-- The request --
How many lines in the rows below contain the string "place", with uppercase and lowercase treated as different? Reply with only the number.

········

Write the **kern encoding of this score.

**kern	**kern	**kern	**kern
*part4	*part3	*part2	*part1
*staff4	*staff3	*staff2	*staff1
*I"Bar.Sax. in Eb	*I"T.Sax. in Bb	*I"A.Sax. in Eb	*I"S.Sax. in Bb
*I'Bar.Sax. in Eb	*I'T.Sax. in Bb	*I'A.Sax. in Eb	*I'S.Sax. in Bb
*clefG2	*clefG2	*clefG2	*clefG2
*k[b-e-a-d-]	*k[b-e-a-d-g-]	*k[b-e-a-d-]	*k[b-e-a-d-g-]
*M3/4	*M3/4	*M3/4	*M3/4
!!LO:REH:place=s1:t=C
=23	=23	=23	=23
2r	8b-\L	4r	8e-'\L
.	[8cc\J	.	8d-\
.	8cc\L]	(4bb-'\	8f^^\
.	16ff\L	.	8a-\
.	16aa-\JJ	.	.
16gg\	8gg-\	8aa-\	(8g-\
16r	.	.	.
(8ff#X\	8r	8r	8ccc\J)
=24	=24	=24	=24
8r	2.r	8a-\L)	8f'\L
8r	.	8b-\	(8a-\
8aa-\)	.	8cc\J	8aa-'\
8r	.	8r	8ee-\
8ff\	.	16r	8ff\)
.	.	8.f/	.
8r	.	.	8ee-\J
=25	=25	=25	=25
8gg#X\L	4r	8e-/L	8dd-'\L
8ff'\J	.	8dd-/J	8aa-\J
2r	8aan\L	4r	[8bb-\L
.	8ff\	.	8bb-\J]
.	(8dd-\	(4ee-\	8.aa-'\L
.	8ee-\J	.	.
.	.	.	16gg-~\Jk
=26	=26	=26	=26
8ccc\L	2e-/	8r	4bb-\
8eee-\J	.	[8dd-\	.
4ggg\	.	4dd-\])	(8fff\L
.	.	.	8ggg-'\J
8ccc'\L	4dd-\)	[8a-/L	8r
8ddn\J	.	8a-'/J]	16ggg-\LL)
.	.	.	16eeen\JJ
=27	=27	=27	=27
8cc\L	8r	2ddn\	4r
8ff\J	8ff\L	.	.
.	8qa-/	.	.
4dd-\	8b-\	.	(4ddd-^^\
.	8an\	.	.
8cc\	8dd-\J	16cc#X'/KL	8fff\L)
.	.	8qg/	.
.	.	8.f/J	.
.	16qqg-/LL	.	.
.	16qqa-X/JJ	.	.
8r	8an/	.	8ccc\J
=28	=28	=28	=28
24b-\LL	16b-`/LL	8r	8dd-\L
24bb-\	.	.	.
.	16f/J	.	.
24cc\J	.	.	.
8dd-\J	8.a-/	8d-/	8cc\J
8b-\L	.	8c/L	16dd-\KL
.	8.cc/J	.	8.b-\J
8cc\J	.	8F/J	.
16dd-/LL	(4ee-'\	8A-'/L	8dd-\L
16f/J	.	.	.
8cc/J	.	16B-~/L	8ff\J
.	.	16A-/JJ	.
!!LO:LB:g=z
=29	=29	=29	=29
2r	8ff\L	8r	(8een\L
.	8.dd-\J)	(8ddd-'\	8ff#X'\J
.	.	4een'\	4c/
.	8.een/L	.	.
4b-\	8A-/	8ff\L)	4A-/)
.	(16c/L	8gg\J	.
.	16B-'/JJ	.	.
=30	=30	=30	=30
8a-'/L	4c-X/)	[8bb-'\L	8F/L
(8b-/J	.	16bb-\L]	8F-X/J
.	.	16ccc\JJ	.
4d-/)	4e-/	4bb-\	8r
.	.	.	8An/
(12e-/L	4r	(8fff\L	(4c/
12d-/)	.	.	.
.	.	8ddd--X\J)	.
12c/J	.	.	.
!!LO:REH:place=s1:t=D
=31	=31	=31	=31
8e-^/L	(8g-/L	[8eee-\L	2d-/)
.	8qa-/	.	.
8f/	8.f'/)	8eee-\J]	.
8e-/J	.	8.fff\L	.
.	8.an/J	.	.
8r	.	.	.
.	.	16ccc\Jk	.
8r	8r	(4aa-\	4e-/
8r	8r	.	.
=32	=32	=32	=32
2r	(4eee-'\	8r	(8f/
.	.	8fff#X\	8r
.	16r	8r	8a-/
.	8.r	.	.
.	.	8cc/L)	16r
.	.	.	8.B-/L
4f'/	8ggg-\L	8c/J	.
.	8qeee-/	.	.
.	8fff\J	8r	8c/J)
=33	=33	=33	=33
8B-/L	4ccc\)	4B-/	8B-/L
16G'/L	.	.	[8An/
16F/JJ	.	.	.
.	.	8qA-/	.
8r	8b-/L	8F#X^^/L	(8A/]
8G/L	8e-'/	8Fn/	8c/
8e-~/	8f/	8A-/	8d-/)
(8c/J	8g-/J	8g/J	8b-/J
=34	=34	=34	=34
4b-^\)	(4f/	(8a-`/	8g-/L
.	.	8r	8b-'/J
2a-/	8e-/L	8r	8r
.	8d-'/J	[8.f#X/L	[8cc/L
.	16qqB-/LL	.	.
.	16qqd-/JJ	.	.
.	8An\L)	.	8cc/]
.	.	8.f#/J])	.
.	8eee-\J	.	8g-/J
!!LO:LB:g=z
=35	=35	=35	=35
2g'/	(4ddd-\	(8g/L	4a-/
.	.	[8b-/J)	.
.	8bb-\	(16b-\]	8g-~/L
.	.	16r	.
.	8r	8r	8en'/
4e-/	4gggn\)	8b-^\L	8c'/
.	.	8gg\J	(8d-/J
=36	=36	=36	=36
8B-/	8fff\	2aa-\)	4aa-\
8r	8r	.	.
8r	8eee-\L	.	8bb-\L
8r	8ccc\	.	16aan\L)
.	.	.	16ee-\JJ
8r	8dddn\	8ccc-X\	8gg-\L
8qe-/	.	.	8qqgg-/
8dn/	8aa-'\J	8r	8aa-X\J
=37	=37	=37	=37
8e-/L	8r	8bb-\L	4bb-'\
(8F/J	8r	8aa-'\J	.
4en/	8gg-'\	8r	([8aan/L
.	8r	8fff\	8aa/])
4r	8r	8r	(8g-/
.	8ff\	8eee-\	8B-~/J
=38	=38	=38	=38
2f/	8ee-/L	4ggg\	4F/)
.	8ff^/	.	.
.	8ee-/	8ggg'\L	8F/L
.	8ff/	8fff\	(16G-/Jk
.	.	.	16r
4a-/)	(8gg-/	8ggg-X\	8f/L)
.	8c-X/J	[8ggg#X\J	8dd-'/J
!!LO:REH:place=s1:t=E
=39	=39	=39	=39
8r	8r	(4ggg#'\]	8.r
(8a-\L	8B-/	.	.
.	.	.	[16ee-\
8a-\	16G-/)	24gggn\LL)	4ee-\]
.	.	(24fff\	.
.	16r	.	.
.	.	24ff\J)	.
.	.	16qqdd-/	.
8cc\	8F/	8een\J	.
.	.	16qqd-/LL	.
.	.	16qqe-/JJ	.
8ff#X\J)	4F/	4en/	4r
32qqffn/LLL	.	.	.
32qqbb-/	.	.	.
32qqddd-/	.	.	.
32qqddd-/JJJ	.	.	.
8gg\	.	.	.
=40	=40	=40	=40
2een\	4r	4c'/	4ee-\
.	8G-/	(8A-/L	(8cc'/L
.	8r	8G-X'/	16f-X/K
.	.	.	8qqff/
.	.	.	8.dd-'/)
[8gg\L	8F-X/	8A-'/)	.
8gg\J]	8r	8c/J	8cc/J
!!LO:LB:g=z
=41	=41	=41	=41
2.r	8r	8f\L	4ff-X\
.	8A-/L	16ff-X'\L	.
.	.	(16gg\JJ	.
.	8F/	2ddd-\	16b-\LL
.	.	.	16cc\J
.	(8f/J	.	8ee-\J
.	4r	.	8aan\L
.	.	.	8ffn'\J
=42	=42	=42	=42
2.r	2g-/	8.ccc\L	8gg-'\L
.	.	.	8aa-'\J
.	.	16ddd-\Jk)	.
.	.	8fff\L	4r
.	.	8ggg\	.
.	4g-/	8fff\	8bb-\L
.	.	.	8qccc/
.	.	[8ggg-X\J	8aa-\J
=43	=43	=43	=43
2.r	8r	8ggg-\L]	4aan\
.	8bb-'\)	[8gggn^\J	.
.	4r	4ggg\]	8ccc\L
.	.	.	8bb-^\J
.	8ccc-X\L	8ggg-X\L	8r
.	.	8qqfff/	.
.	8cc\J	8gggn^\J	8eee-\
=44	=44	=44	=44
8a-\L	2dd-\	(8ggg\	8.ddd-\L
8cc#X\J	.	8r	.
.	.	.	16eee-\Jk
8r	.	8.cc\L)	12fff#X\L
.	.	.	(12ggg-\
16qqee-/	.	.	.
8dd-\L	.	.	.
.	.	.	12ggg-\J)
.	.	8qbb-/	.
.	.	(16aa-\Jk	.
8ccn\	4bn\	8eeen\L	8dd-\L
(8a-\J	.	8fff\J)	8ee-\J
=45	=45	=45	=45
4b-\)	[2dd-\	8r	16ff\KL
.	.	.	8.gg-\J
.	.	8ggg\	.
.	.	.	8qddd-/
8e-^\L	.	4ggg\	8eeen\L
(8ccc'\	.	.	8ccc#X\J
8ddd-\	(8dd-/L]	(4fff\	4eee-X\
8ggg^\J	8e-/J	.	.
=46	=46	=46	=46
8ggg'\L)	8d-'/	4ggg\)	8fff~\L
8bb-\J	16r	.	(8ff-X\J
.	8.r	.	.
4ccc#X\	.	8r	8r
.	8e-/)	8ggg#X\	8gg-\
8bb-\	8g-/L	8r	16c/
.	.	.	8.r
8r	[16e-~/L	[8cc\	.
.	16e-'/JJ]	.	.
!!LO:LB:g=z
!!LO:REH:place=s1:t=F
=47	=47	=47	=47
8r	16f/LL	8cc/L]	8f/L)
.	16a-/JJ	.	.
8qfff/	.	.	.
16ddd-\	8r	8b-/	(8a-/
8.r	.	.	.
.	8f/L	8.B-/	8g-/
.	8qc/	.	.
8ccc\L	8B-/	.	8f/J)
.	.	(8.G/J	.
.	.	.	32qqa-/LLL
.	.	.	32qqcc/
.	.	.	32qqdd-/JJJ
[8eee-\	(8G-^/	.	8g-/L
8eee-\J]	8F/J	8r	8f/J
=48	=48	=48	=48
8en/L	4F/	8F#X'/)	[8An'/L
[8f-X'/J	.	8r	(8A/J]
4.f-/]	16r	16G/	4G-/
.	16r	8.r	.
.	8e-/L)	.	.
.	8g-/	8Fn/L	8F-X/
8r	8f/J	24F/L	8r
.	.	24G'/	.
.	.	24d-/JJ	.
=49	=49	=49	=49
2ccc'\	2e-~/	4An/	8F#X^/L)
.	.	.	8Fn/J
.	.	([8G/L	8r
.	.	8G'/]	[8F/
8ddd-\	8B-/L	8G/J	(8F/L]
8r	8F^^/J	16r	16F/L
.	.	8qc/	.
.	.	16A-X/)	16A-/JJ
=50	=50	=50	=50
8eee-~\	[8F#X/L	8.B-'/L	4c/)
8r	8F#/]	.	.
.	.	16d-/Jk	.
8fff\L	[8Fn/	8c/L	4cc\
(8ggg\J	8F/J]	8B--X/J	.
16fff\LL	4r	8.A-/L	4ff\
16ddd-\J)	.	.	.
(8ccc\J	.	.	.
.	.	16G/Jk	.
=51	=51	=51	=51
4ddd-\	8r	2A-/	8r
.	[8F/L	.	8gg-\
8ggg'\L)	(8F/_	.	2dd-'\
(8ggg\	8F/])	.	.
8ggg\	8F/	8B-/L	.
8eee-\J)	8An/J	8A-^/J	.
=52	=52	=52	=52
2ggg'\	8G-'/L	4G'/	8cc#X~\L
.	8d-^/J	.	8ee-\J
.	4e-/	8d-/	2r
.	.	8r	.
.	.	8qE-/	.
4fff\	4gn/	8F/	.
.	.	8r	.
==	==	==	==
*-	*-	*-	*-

········

-- Solution --
4